- **Available data**:
####################

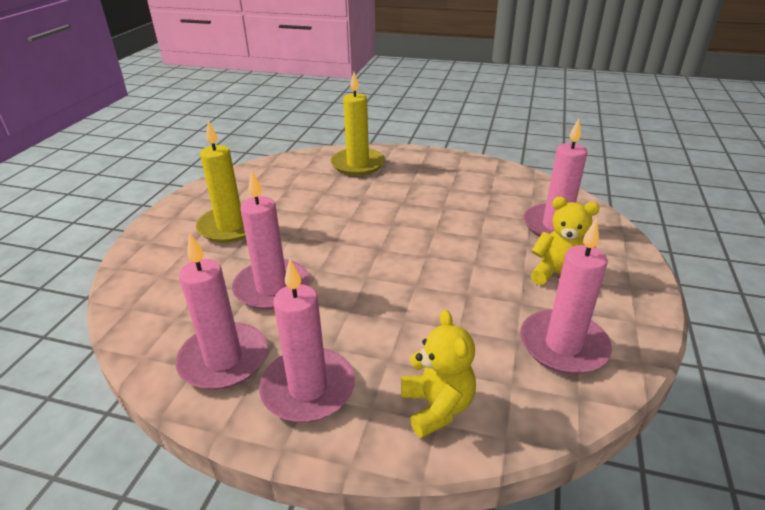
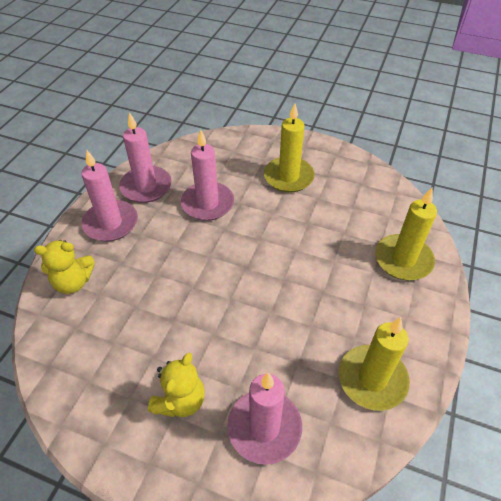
camera: 95 degrees right, 15 degrees up
(485, 180) = (372, 379): none -> yellow candle
(563, 345) = (96, 372): pink candle -> none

####################

- **Assignment**: When you copy the data above, keep each line exact and omit the pictures.

- **Expected answer**:
camera: 95 degrees right, 15 degrees up
(485, 180) = (372, 379): none -> yellow candle
(563, 345) = (96, 372): pink candle -> none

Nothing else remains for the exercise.